EXERCISE » Extract all lines in the data that contain the word "phone".

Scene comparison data

┄┄┄┄┄┄

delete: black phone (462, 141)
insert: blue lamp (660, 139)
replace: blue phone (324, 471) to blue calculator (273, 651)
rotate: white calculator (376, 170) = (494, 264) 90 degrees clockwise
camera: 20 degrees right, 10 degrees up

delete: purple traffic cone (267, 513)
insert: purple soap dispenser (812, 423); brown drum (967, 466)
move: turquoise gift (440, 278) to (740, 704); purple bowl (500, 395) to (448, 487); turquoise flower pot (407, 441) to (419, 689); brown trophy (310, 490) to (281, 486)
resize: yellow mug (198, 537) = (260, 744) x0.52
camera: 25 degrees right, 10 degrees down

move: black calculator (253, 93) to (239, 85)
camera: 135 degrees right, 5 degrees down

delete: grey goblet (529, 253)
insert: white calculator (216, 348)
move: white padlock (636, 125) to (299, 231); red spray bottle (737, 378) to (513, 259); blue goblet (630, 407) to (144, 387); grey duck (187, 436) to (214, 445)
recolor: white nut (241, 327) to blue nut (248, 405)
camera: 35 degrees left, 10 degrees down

┄┄┄┄┄┄

TASK SOLUTION »
delete: black phone (462, 141)
replace: blue phone (324, 471) to blue calculator (273, 651)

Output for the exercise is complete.